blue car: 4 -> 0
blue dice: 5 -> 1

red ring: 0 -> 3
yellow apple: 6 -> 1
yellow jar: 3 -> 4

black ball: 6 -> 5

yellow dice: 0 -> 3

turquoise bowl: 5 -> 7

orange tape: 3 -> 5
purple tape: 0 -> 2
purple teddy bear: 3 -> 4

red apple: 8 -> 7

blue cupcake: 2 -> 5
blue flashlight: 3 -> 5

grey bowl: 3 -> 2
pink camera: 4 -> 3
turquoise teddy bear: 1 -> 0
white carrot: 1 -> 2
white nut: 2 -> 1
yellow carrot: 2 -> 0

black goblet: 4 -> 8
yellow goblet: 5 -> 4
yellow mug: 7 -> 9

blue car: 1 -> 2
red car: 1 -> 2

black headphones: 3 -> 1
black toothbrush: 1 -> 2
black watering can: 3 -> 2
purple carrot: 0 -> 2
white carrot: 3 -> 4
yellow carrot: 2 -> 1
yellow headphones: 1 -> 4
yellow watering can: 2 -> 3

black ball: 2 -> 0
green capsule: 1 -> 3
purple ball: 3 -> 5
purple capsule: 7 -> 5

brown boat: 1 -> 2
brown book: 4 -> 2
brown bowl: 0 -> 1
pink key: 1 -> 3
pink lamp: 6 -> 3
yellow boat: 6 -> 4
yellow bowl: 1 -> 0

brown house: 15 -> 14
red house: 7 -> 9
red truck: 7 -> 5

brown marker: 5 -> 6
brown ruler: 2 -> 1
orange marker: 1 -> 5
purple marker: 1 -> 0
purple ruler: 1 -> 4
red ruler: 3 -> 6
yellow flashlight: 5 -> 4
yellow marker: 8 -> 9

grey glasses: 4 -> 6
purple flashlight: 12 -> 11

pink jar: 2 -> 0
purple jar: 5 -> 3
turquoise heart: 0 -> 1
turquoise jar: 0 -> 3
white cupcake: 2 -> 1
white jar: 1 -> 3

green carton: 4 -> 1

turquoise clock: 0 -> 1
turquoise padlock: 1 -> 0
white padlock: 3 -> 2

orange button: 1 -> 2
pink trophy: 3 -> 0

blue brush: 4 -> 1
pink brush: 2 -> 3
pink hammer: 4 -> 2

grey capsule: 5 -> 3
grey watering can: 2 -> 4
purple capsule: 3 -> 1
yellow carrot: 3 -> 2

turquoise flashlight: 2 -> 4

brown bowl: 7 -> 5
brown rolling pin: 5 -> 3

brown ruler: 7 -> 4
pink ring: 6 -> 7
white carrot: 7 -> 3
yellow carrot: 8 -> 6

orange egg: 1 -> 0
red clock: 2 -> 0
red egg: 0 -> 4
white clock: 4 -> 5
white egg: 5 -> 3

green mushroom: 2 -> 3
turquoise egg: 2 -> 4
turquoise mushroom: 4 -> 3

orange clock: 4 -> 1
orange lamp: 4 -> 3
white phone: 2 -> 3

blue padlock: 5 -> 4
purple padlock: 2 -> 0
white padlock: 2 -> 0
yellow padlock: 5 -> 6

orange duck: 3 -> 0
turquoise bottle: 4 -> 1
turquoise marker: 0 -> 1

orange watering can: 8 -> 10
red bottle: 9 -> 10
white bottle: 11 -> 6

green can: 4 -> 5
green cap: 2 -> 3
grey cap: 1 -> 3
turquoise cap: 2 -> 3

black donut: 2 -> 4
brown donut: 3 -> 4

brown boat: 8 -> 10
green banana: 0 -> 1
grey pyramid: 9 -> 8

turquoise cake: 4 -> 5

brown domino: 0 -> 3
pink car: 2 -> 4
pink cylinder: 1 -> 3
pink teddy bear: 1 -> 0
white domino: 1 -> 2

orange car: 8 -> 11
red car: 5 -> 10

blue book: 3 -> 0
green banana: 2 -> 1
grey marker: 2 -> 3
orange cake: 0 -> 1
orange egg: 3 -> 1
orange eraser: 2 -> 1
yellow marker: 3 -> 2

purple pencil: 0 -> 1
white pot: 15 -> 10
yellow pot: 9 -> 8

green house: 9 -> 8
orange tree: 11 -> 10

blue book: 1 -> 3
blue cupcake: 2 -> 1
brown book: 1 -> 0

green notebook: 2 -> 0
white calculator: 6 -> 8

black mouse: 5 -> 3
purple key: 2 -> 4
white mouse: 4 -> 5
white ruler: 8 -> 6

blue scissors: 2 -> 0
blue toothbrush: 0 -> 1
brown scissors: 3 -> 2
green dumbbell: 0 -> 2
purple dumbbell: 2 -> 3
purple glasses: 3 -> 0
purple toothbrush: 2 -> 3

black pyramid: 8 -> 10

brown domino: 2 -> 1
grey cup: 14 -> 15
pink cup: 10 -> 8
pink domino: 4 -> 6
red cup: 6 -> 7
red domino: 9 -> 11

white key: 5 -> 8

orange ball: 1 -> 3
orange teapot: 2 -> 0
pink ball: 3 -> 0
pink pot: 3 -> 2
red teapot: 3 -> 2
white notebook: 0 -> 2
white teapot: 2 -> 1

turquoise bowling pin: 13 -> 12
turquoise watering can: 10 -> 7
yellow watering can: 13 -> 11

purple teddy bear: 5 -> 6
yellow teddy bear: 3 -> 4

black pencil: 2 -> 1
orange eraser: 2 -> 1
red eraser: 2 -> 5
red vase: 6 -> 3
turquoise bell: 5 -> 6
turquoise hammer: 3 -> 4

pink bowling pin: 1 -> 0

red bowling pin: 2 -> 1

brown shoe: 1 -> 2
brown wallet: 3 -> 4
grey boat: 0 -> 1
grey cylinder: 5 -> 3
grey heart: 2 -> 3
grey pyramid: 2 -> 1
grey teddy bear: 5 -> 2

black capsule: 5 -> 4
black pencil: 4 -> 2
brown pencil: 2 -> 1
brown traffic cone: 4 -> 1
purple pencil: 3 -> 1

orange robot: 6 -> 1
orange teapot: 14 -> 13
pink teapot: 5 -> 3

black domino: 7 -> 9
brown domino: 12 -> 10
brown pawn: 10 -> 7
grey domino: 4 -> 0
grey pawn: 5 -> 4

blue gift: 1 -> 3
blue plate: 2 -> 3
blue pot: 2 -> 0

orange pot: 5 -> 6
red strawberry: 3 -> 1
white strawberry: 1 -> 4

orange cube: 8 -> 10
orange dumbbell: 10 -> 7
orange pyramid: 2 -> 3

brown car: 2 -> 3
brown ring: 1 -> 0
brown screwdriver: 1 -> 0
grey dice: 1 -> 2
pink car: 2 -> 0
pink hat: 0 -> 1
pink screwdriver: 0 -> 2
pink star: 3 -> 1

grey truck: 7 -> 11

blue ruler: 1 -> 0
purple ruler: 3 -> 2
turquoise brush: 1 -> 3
========
**Exercise instructions:** Scan the listing and copy every line where the string "cupcake" shows up.

**Solution to this task:**
blue cupcake: 2 -> 5
white cupcake: 2 -> 1
blue cupcake: 2 -> 1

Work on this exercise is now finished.